BEGIN

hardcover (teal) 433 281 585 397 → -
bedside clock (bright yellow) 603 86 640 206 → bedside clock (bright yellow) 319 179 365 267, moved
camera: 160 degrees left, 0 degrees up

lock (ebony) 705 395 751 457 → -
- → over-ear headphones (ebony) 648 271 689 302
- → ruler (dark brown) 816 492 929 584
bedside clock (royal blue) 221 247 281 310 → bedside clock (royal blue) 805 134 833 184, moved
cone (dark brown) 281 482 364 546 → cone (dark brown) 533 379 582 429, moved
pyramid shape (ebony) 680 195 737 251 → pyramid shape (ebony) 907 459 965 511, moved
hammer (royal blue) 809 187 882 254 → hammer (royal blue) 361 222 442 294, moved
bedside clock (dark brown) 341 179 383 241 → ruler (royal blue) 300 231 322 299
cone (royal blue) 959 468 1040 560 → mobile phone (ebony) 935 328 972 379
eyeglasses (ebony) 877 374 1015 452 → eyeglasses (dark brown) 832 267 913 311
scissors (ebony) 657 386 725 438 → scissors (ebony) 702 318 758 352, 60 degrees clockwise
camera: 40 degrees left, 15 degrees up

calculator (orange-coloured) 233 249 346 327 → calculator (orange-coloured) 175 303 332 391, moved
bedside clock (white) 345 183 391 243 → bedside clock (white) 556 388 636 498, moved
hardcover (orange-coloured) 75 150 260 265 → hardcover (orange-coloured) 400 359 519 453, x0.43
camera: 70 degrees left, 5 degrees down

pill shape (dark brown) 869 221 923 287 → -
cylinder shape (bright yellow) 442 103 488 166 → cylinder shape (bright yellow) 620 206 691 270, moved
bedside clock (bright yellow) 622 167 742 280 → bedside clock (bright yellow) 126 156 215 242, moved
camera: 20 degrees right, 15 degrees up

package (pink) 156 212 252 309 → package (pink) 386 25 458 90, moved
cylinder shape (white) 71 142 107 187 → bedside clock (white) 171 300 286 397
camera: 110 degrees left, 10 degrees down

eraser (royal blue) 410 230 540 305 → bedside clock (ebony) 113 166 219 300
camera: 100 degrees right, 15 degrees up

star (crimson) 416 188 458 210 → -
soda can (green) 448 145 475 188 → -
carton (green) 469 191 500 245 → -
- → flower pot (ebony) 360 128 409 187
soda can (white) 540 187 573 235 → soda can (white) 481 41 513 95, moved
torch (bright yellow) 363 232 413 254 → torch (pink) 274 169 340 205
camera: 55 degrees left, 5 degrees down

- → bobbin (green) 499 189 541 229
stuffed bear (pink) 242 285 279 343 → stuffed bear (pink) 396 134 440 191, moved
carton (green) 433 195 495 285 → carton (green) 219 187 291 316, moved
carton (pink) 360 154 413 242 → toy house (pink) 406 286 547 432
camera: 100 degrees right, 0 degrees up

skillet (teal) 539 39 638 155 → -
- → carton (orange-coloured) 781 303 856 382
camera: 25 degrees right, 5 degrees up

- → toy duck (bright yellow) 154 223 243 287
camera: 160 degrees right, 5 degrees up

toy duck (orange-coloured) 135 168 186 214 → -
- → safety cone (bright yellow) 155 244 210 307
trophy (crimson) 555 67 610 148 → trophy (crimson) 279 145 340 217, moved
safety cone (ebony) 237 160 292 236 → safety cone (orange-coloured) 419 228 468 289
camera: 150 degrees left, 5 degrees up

END

### About this exercise
I need the number of lines in the entries that include "cone"; please give that number and nothing else.

### Output
4